* _Brief_
Repeat the lines from the one containing "shifted | purple_plate" through the last line of the data, exactly, pictures omitted.

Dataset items
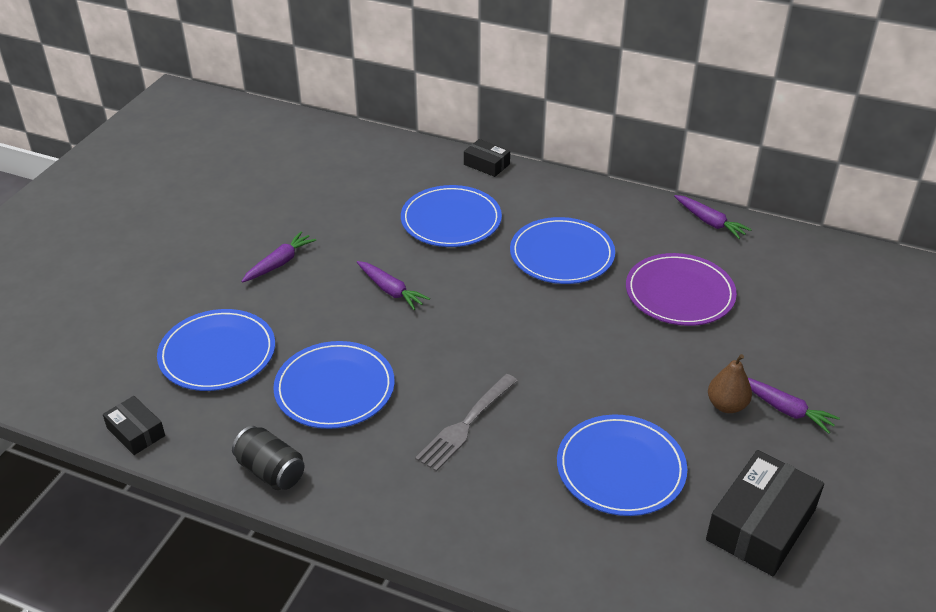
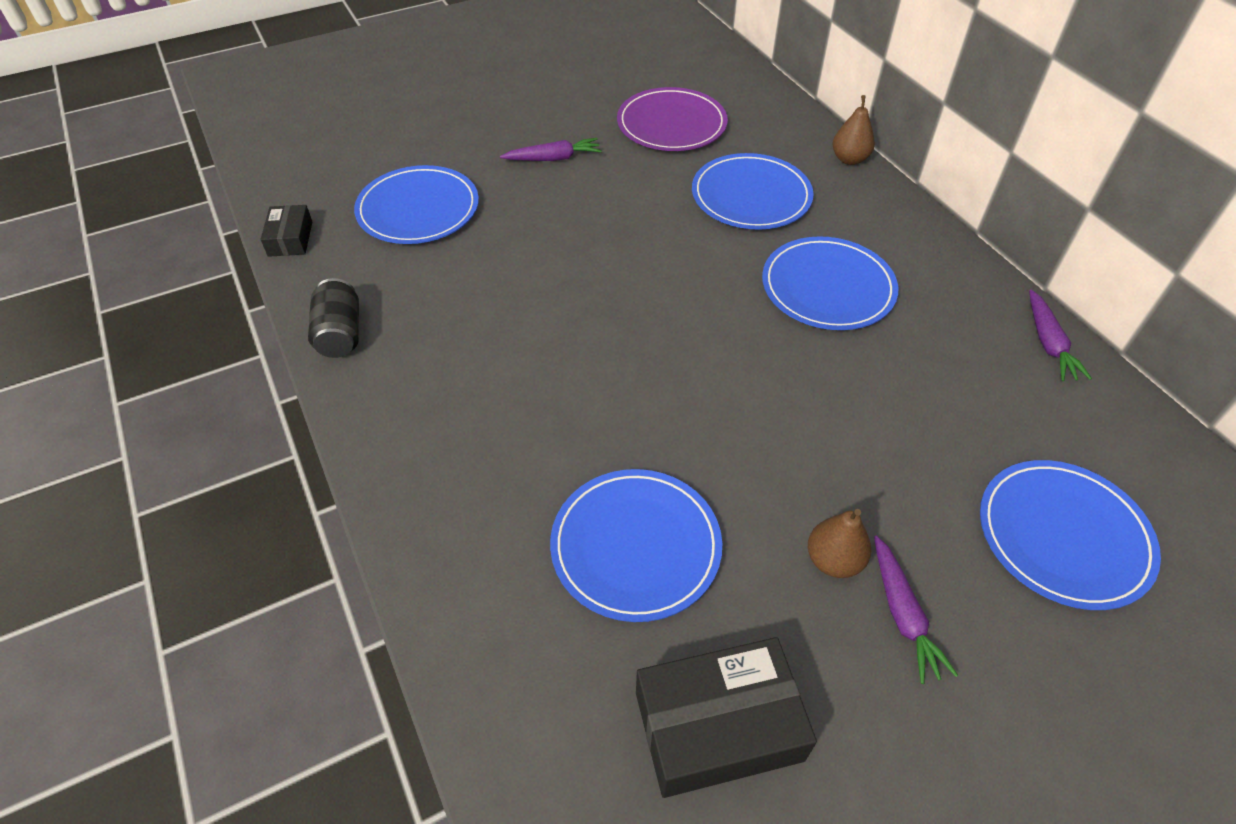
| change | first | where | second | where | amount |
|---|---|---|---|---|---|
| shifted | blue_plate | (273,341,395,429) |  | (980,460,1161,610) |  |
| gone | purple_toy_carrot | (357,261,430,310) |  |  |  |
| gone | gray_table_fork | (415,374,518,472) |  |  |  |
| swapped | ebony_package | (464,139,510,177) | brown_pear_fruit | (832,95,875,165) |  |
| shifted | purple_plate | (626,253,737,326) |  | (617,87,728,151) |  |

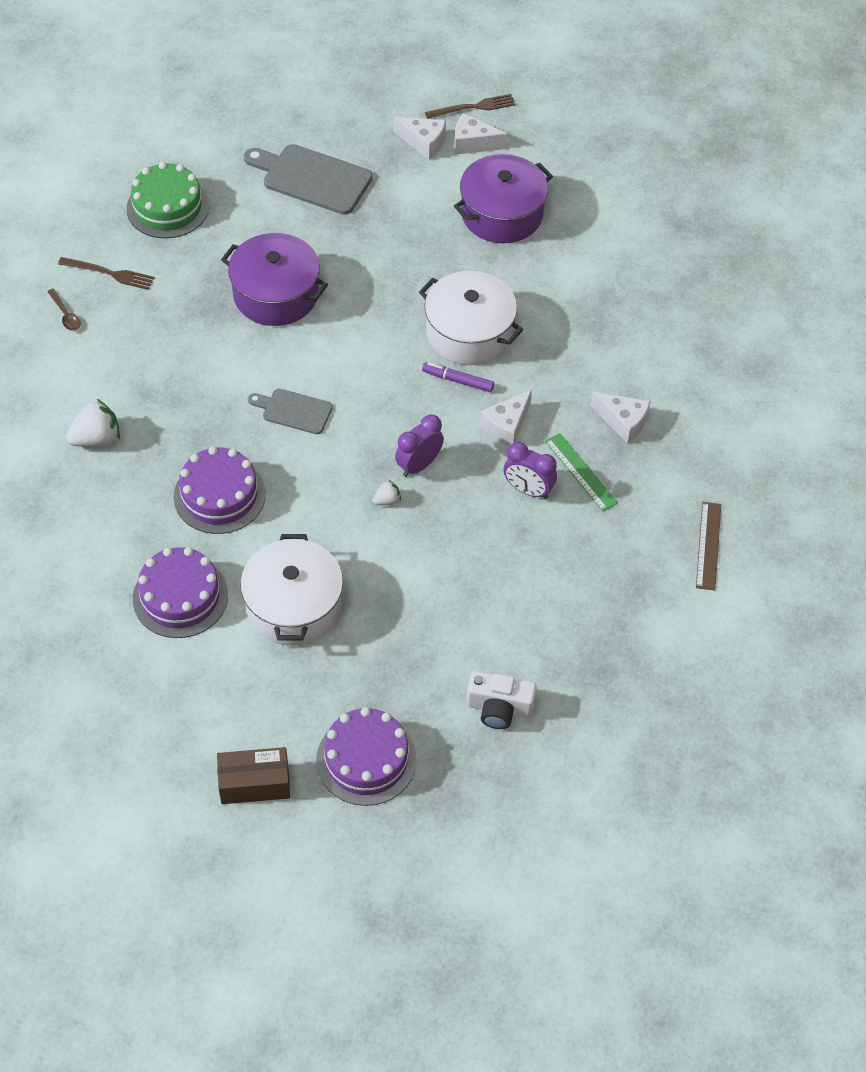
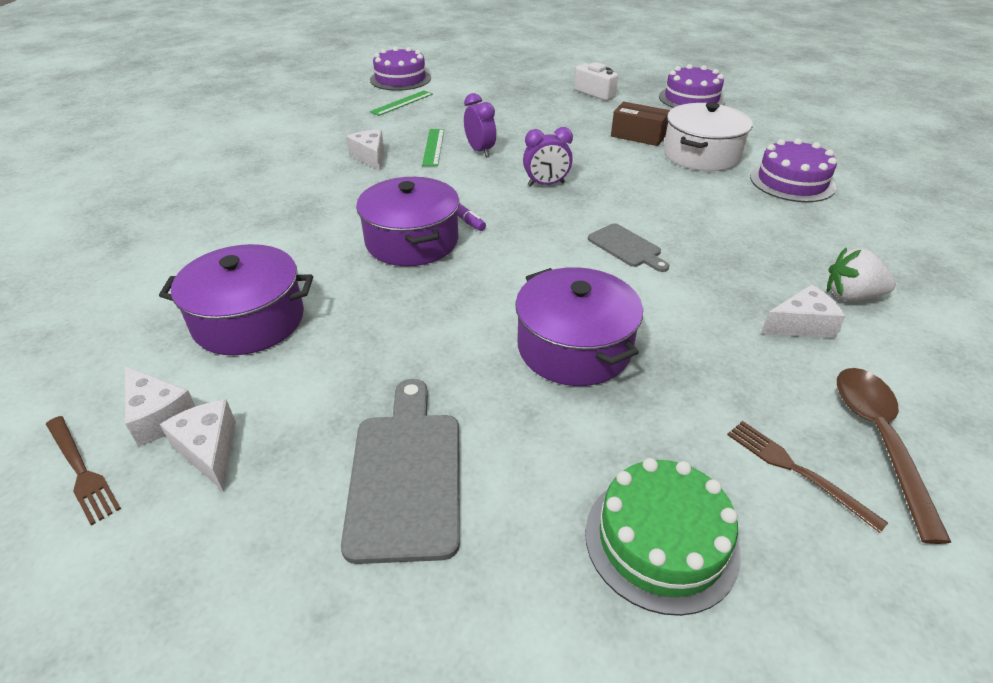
| change | first | where | second | where | amount |
|---|---|---|---|---|---|
| scaled | brown_teaspoon | (47,289,81,331) |  | (837,368,951,544) | x2.13 |
| shifted | purple_layer_cake | (174,446,266,534) |  | (370,47,431,91) |  |
| shifted | brown_package | (217,747,290,804) |  | (611,102,670,146) |  |
| rotated | gray_bread_board | (244,144,373,215) |  | (341,379,460,564) | 150 degrees counterclockwise |
| gone | white_strawberry | (373,480,401,505) |  |  |  |
| repainted | white_stockpot | (419,271,523,365) | purple_stockpot | (356,177,459,266) |  |
| rotated | brown_table_fork | (425,94,516,119) |  | (46,416,121,526) | 150 degrees counterclockwise |
| shifted | white_piece_of_cheese | (480,390,532,446) |  | (761,285,846,338) |  |
| repainted | brown_measuring_stick | (696,502,721,591) | leaf-green_measuring_stick | (370,90,433,116) |  |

* _The completed task_
| shifted | purple_plate | (626,253,737,326) |  | (617,87,728,151) |  |

| change | first | where | second | where | amount |
|---|---|---|---|---|---|
| scaled | brown_teaspoon | (47,289,81,331) |  | (837,368,951,544) | x2.13 |
| shifted | purple_layer_cake | (174,446,266,534) |  | (370,47,431,91) |  |
| shifted | brown_package | (217,747,290,804) |  | (611,102,670,146) |  |
| rotated | gray_bread_board | (244,144,373,215) |  | (341,379,460,564) | 150 degrees counterclockwise |
| gone | white_strawberry | (373,480,401,505) |  |  |  |
| repainted | white_stockpot | (419,271,523,365) | purple_stockpot | (356,177,459,266) |  |
| rotated | brown_table_fork | (425,94,516,119) |  | (46,416,121,526) | 150 degrees counterclockwise |
| shifted | white_piece_of_cheese | (480,390,532,446) |  | (761,285,846,338) |  |
| repainted | brown_measuring_stick | (696,502,721,591) | leaf-green_measuring_stick | (370,90,433,116) |  |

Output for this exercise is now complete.